■ Goal of the exercise
Which lines of the data below hold "brick"? Copy each of them.
━━ Dataset content ━━
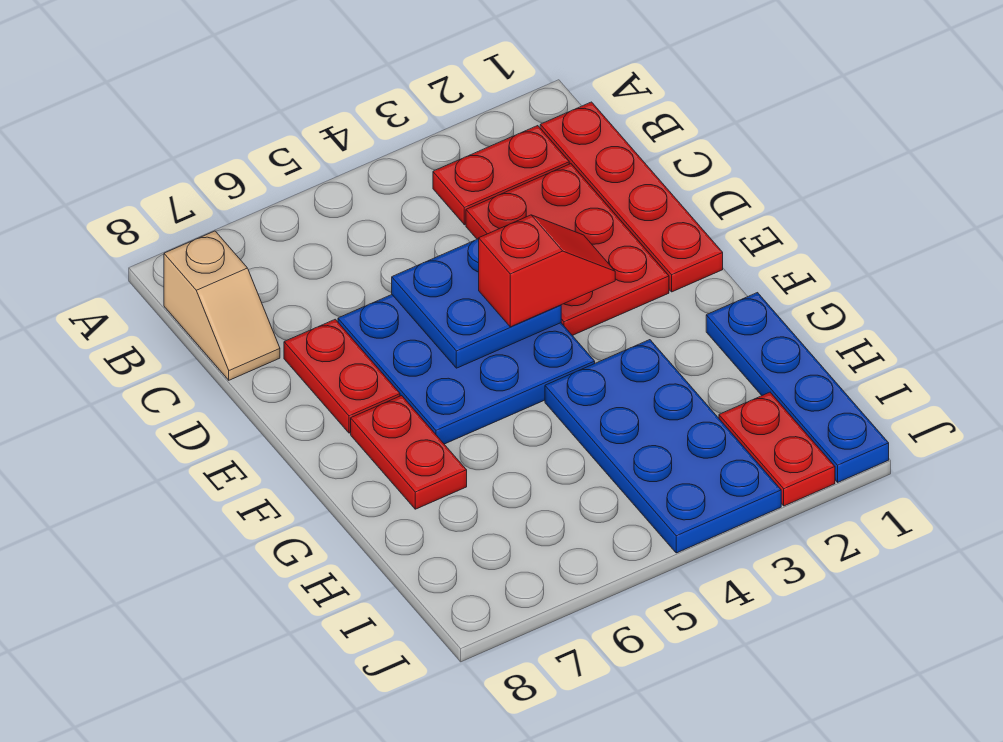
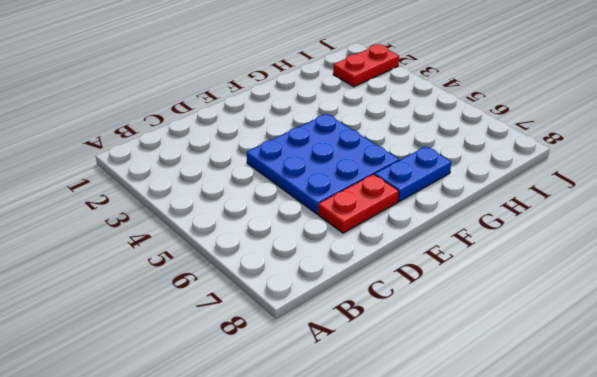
blue 1x2 plate [375,146,451,201] -> red 1x2 plate [351,396,467,509]
none -> red 1x4 plate [540,102,723,292]
none -> red 1x2 plate [433,126,569,225]
none -> tan 1x2 slope [164,231,280,380]

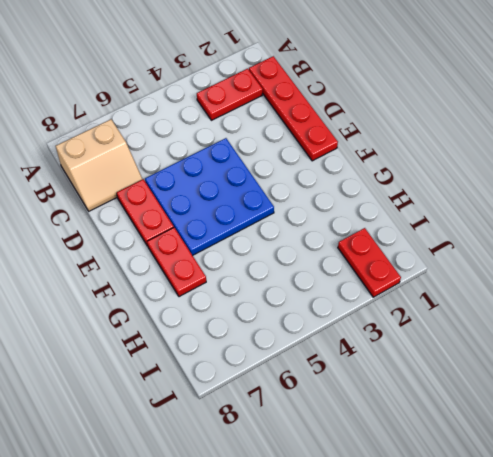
tan 2x2 slope [56,119,143,211] -> tan 1x2 slope [164,231,280,380]
none -> red 2x3 plate [466,164,669,335]
none -> blue 1x4 plate [706,293,889,482]
none -> blue 2x4 plate [545,340,781,553]

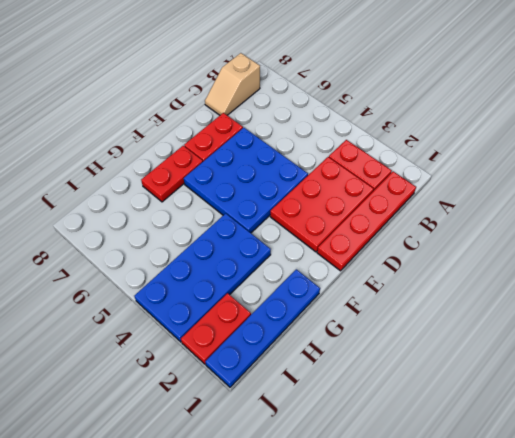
none -> blue 2x2 plate [392,239,561,368]
none -> red 1x2 slope [479,215,615,327]

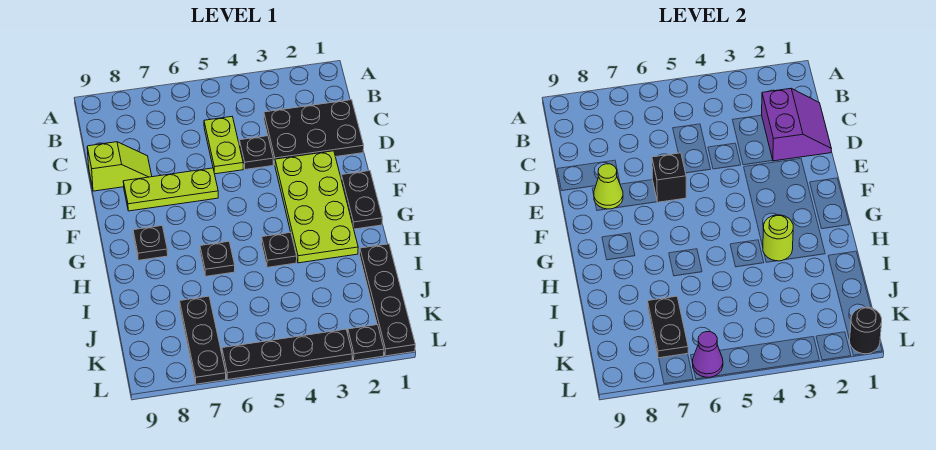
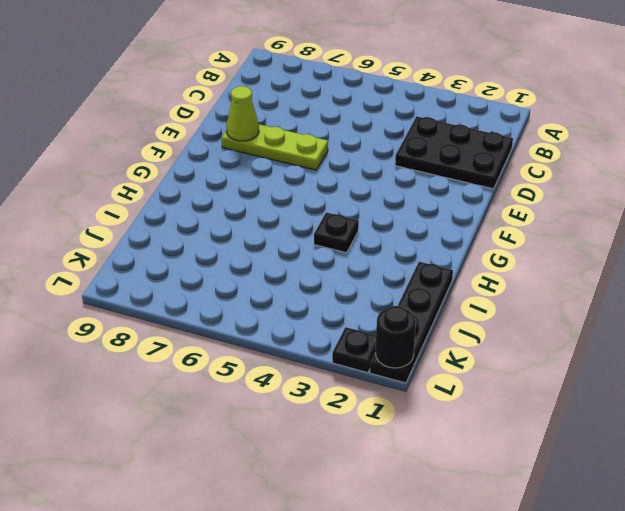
none -> lime 1x2 plate [204,117,243,174]
none -> black 1x1 plate [239,136,273,170]
none -> lime 1x2 slope [87,142,152,191]

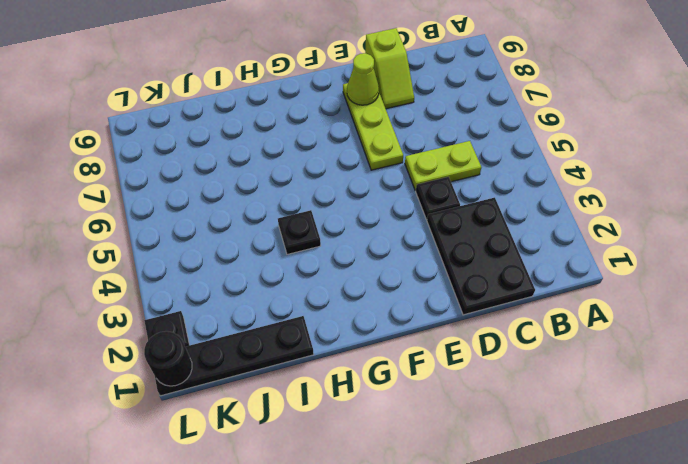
none -> lime 2x4 plate [275,151,358,263]
none -> black 1x2 plate [341,171,382,229]
none -> black 1x1 plate [133,226,168,260]

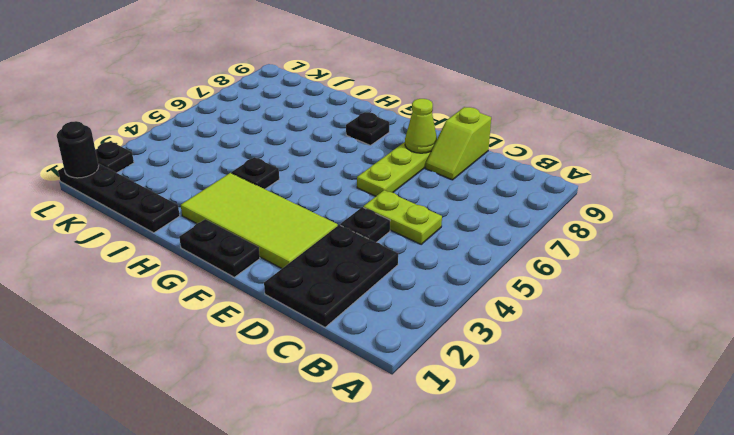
lime 2x4 tile [181,173,338,268] -> lime 2x4 plate [275,151,358,263]
none -> black 1x1 plate [200,241,235,276]
none -> black 1x3 plate [180,296,226,384]
none -> black 1x4 plate [222,329,352,379]

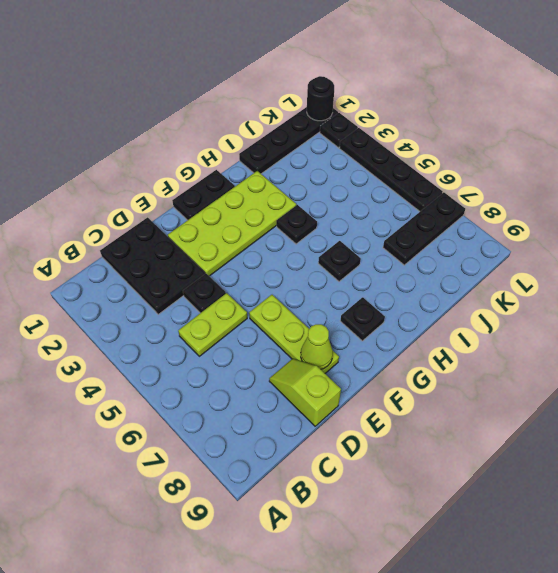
none -> purple 2x2 slope [762,88,831,161]
none -> black 1x1 brick [652,153,686,202]
none -> lime 1x1 round brick [763,215,793,261]

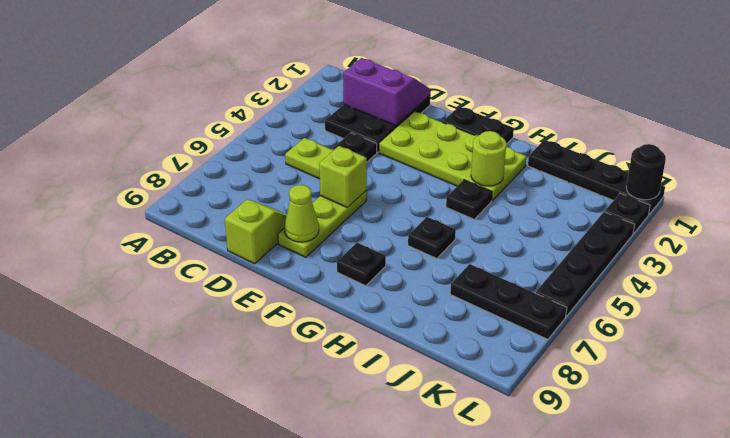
lime 1x1 brick [319,146,367,208] -> black 1x1 brick [652,153,686,202]
none -> black 1x2 plate [648,296,688,358]
none -> purple 1x1 cone [692,332,723,377]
━━━
■ Answer box
none -> black 1x1 brick [652,153,686,202]
none -> lime 1x1 round brick [763,215,793,261]
lime 1x1 brick [319,146,367,208] -> black 1x1 brick [652,153,686,202]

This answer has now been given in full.